#### Task to carry out
Copy every line below word for word, leaving out the pictures.

#### Source records

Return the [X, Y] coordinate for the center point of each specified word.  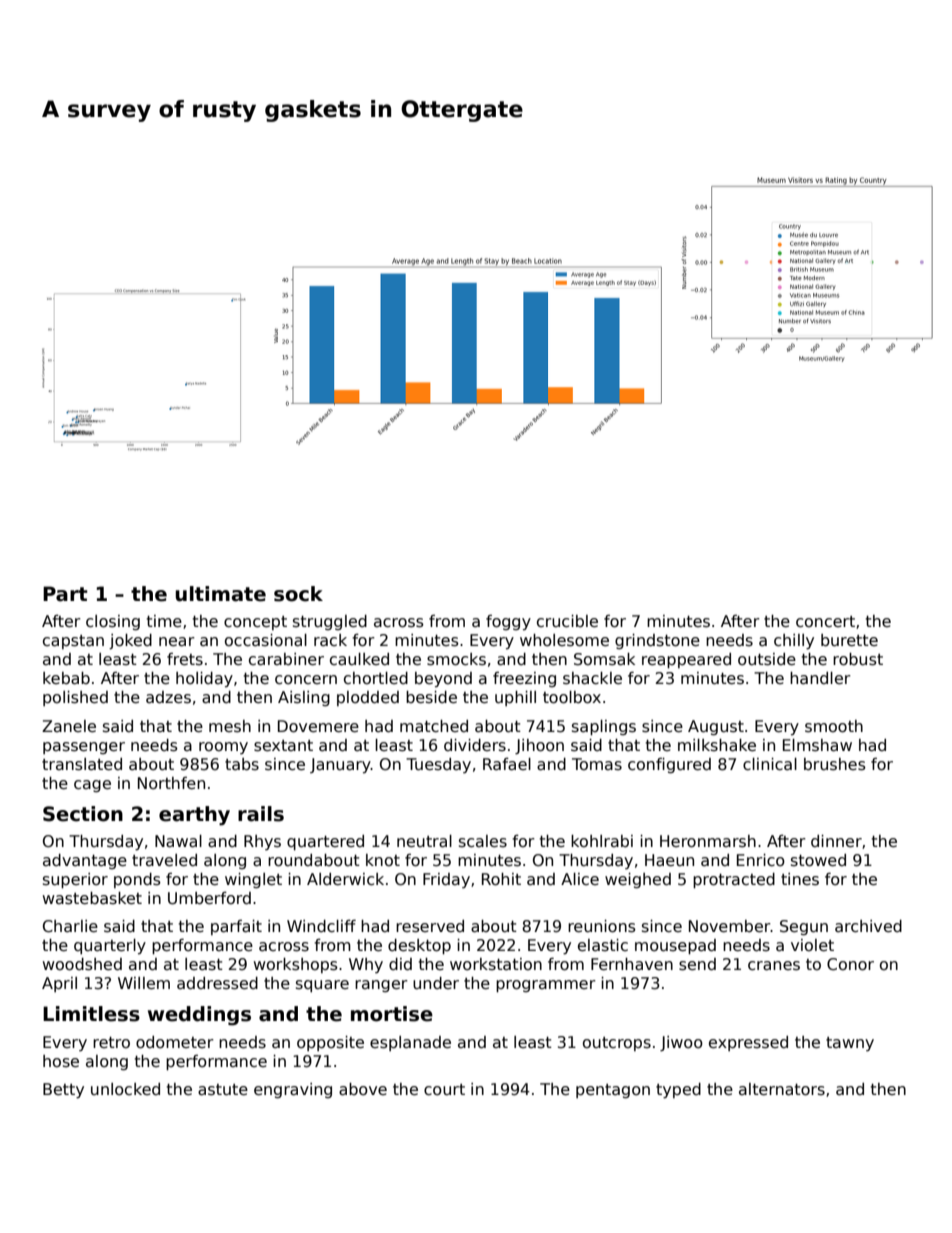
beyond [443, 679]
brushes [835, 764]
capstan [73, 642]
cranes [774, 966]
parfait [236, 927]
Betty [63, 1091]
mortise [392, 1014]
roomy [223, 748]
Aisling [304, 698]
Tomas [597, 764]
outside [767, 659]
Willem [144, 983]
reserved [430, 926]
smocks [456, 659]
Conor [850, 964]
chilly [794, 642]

#### Final answer
Return the [X, Y] coordinate for the center point of each specified word.  
beyond [443, 679]
brushes [835, 764]
capstan [73, 642]
cranes [774, 966]
parfait [236, 927]
Betty [63, 1091]
mortise [392, 1014]
roomy [223, 748]
Aisling [304, 698]
Tomas [597, 764]
outside [767, 659]
Willem [144, 983]
reserved [430, 926]
smocks [456, 659]
Conor [850, 964]
chilly [794, 642]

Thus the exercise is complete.